§ **What you have to do**
Please quote exactly the lines below from the line containing "NTC1: 47k (GND, MODE) -> none" to the line containing "C4: 100nF (DGND, FWD) -> none", both lines included, and nothing else.

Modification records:
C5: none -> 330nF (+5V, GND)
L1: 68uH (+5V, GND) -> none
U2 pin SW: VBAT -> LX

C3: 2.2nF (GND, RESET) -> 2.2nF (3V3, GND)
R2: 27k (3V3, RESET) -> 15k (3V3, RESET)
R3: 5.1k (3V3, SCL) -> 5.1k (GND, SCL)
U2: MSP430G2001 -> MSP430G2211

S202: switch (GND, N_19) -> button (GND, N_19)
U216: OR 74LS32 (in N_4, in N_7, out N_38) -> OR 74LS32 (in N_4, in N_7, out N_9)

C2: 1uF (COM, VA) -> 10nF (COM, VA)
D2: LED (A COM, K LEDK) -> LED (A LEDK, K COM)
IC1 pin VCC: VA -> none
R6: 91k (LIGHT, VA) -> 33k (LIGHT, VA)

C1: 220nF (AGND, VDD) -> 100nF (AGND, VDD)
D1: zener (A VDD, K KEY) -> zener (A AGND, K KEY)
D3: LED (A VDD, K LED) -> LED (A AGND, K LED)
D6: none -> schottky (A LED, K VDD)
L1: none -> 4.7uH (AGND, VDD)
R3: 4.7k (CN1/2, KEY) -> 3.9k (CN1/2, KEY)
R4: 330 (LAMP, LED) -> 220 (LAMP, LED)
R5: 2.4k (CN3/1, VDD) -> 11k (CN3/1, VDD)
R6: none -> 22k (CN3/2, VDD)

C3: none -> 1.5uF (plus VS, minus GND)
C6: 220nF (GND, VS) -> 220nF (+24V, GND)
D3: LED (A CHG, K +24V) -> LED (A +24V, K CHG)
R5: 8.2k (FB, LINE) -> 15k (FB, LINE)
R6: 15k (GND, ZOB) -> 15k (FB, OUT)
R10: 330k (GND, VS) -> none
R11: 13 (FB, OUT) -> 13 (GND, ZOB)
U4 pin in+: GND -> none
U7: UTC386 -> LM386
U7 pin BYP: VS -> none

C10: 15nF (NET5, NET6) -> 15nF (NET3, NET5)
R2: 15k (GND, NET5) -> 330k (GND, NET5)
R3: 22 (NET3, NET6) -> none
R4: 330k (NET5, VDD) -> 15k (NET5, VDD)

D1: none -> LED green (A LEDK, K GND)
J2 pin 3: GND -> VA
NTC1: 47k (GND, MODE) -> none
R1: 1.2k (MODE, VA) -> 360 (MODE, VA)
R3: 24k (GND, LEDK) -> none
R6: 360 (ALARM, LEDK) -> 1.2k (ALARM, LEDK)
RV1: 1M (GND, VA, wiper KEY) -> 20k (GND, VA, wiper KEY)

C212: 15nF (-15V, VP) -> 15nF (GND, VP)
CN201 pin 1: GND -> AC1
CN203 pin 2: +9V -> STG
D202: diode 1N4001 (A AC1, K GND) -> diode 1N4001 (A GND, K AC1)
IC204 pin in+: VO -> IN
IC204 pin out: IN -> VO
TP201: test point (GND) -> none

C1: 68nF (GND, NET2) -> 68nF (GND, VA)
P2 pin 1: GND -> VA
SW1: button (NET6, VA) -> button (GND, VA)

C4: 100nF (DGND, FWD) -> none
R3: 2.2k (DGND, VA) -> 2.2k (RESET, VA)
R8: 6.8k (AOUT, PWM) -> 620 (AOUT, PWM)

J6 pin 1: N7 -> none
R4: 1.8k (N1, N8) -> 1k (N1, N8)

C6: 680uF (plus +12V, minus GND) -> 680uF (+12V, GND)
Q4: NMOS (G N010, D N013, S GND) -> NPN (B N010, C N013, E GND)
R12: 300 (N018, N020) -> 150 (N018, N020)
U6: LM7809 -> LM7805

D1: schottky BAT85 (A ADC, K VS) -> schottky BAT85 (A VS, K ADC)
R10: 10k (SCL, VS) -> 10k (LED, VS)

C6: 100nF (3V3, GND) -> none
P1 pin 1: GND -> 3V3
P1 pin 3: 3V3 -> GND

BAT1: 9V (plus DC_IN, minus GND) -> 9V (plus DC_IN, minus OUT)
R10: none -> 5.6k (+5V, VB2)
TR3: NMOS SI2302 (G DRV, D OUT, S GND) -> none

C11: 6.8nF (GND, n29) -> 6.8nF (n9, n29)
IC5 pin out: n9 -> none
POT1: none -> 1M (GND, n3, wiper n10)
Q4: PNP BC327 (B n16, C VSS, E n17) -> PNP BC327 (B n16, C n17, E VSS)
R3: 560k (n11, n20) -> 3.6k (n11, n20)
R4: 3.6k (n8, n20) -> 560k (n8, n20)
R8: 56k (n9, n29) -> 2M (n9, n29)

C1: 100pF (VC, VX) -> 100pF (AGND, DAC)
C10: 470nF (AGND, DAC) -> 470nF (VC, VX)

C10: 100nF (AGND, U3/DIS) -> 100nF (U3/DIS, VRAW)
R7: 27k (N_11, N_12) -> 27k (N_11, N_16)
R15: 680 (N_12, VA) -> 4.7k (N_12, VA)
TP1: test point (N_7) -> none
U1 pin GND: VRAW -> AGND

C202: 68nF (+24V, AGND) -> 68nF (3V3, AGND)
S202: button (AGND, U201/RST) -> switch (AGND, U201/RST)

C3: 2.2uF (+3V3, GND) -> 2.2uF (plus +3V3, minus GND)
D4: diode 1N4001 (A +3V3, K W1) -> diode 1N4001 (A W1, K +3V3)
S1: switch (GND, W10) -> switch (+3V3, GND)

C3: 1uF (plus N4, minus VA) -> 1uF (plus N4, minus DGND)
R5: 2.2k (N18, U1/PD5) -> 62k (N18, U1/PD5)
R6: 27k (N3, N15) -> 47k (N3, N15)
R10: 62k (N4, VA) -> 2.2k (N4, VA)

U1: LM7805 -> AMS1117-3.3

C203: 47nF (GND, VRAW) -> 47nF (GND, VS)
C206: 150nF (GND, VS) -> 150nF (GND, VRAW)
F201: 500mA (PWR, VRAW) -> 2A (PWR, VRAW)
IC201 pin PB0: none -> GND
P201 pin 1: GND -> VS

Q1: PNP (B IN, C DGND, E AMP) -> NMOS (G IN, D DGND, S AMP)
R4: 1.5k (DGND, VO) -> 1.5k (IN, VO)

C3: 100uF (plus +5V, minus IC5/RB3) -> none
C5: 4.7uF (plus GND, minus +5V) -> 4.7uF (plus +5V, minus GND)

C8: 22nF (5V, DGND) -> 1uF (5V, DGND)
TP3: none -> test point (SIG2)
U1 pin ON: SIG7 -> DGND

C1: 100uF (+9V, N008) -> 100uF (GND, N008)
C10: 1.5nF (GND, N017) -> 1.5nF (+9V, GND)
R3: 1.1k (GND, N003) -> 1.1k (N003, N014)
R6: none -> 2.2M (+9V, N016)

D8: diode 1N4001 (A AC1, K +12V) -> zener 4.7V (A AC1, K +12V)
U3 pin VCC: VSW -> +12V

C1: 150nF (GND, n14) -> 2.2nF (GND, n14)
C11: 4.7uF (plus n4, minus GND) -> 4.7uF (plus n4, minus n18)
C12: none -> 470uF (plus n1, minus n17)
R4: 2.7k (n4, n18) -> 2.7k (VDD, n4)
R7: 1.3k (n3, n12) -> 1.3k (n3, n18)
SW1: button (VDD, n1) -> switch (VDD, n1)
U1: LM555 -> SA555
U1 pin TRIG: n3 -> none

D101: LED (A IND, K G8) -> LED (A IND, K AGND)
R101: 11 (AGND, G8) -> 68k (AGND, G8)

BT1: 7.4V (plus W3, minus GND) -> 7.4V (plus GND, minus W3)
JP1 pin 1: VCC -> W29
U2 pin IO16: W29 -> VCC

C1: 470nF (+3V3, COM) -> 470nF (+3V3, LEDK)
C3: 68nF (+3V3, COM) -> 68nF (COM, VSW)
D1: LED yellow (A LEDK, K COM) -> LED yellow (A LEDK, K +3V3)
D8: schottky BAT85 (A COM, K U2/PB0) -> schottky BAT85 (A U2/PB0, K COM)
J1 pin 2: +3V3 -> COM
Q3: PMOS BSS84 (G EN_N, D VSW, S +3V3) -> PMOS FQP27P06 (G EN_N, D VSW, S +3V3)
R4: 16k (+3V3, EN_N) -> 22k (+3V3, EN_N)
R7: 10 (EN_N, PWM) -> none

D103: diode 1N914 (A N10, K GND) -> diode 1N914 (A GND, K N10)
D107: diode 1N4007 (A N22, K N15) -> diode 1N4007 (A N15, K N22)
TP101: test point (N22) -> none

§ **Solved problem**
NTC1: 47k (GND, MODE) -> none
R1: 1.2k (MODE, VA) -> 360 (MODE, VA)
R3: 24k (GND, LEDK) -> none
R6: 360 (ALARM, LEDK) -> 1.2k (ALARM, LEDK)
RV1: 1M (GND, VA, wiper KEY) -> 20k (GND, VA, wiper KEY)

C212: 15nF (-15V, VP) -> 15nF (GND, VP)
CN201 pin 1: GND -> AC1
CN203 pin 2: +9V -> STG
D202: diode 1N4001 (A AC1, K GND) -> diode 1N4001 (A GND, K AC1)
IC204 pin in+: VO -> IN
IC204 pin out: IN -> VO
TP201: test point (GND) -> none

C1: 68nF (GND, NET2) -> 68nF (GND, VA)
P2 pin 1: GND -> VA
SW1: button (NET6, VA) -> button (GND, VA)

C4: 100nF (DGND, FWD) -> none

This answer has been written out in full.